→ EXERCISE DETAILS
Copy out, from the data below, each line in which the word "diode" occurs.

** DATA TO PROCESS follows **

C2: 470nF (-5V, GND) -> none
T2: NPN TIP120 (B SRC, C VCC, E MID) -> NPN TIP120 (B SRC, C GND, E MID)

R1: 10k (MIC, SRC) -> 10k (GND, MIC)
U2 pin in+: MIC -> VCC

** End of DATA TO PROCESS **
** DATA TO PROCESS follows **

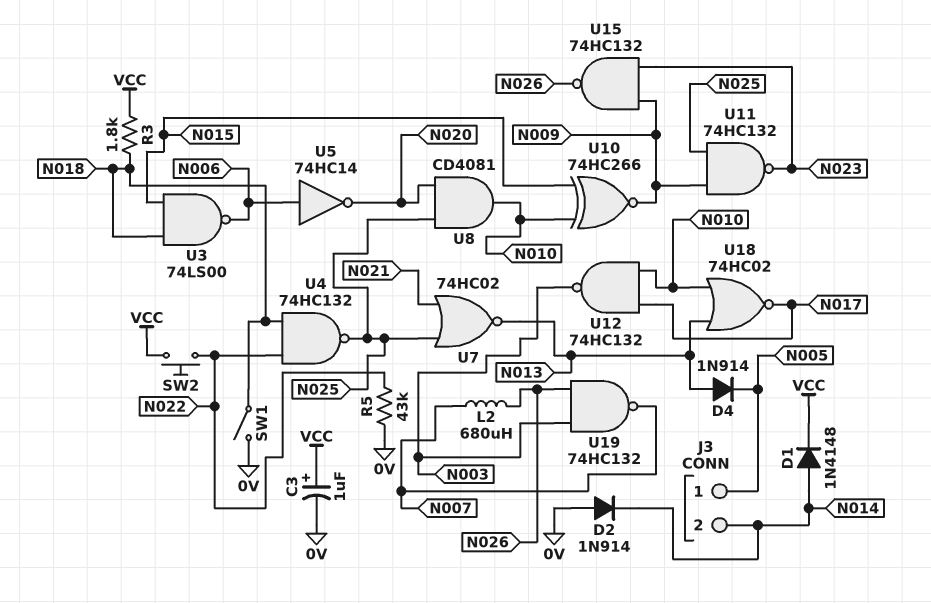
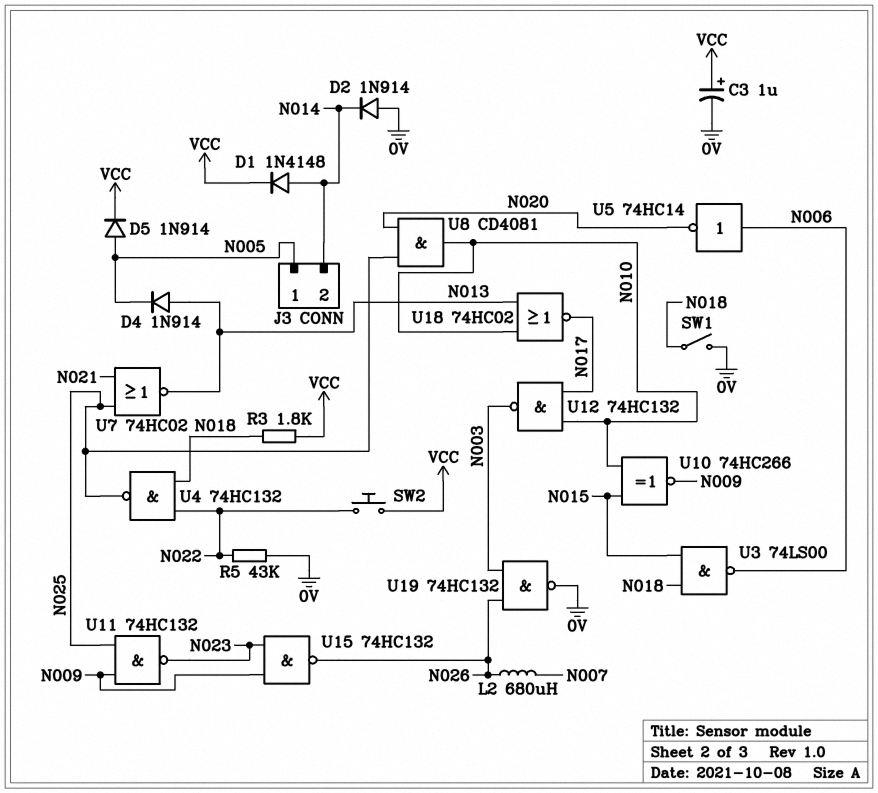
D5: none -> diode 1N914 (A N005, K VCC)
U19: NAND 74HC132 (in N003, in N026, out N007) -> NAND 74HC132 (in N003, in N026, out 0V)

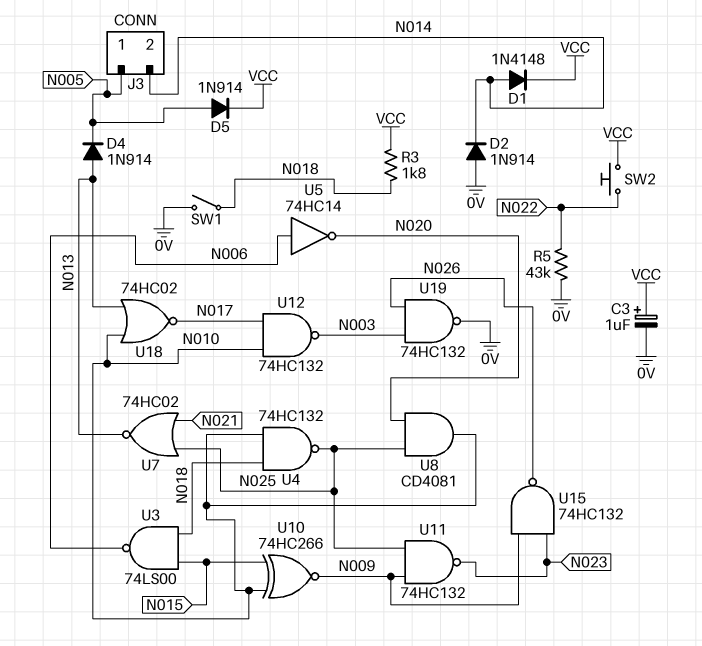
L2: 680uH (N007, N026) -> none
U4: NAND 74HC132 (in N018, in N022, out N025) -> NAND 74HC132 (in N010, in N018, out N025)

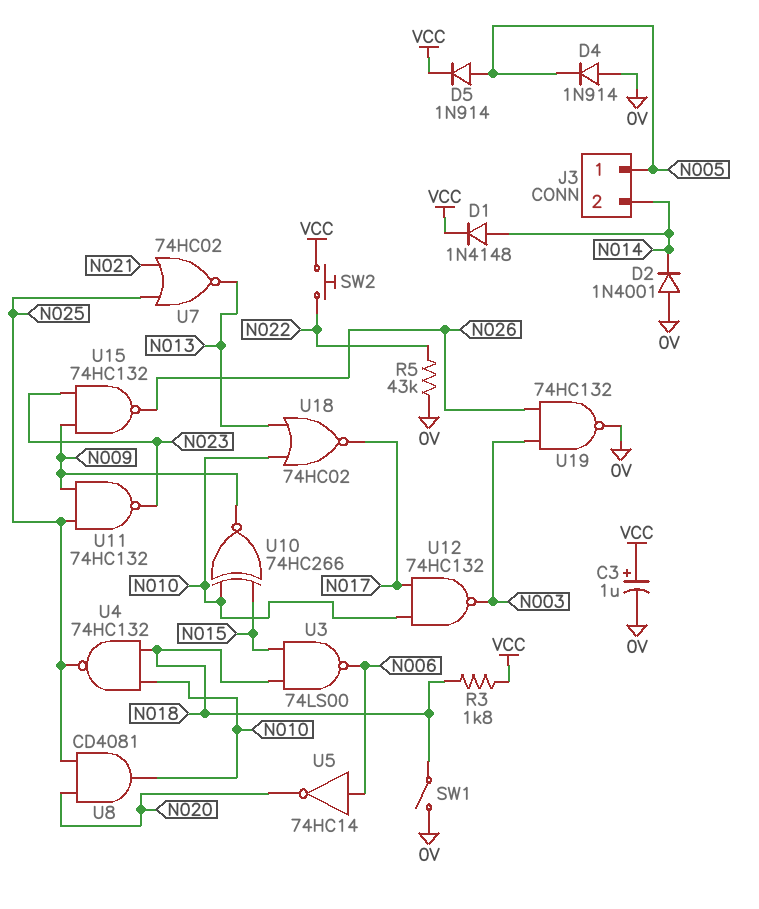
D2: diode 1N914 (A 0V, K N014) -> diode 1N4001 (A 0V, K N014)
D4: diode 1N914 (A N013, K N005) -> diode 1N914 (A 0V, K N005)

** End of DATA TO PROCESS **

→ EXPECTED OUTPUT
D5: none -> diode 1N914 (A N005, K VCC)
D2: diode 1N914 (A 0V, K N014) -> diode 1N4001 (A 0V, K N014)
D4: diode 1N914 (A N013, K N005) -> diode 1N914 (A 0V, K N005)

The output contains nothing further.